▸ **Information supplied**
● ● ●

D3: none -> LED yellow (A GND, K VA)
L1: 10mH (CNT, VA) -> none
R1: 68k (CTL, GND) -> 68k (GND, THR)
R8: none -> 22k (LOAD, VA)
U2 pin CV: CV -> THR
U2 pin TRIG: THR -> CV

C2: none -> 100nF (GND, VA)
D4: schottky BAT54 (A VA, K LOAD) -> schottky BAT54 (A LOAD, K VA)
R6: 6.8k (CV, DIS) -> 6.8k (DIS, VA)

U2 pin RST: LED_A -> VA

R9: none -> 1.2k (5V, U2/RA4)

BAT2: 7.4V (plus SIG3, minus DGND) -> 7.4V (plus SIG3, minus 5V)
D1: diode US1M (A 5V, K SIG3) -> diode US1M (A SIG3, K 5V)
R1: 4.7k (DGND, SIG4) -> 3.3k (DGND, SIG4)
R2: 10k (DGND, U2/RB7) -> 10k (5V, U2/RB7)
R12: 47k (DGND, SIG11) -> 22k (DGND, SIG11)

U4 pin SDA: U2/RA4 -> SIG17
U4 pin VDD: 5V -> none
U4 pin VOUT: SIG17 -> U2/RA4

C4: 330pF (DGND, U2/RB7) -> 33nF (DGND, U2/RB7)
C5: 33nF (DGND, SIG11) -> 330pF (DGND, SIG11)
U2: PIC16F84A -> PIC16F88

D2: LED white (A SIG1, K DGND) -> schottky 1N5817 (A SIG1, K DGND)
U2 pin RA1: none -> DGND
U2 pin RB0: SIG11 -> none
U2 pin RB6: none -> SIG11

● ● ●

▸ **Work instruction**
Word for word, repeat every line of the data.

▸ **Response box**
D3: none -> LED yellow (A GND, K VA)
L1: 10mH (CNT, VA) -> none
R1: 68k (CTL, GND) -> 68k (GND, THR)
R8: none -> 22k (LOAD, VA)
U2 pin CV: CV -> THR
U2 pin TRIG: THR -> CV

C2: none -> 100nF (GND, VA)
D4: schottky BAT54 (A VA, K LOAD) -> schottky BAT54 (A LOAD, K VA)
R6: 6.8k (CV, DIS) -> 6.8k (DIS, VA)

U2 pin RST: LED_A -> VA

R9: none -> 1.2k (5V, U2/RA4)

BAT2: 7.4V (plus SIG3, minus DGND) -> 7.4V (plus SIG3, minus 5V)
D1: diode US1M (A 5V, K SIG3) -> diode US1M (A SIG3, K 5V)
R1: 4.7k (DGND, SIG4) -> 3.3k (DGND, SIG4)
R2: 10k (DGND, U2/RB7) -> 10k (5V, U2/RB7)
R12: 47k (DGND, SIG11) -> 22k (DGND, SIG11)

U4 pin SDA: U2/RA4 -> SIG17
U4 pin VDD: 5V -> none
U4 pin VOUT: SIG17 -> U2/RA4

C4: 330pF (DGND, U2/RB7) -> 33nF (DGND, U2/RB7)
C5: 33nF (DGND, SIG11) -> 330pF (DGND, SIG11)
U2: PIC16F84A -> PIC16F88

D2: LED white (A SIG1, K DGND) -> schottky 1N5817 (A SIG1, K DGND)
U2 pin RA1: none -> DGND
U2 pin RB0: SIG11 -> none
U2 pin RB6: none -> SIG11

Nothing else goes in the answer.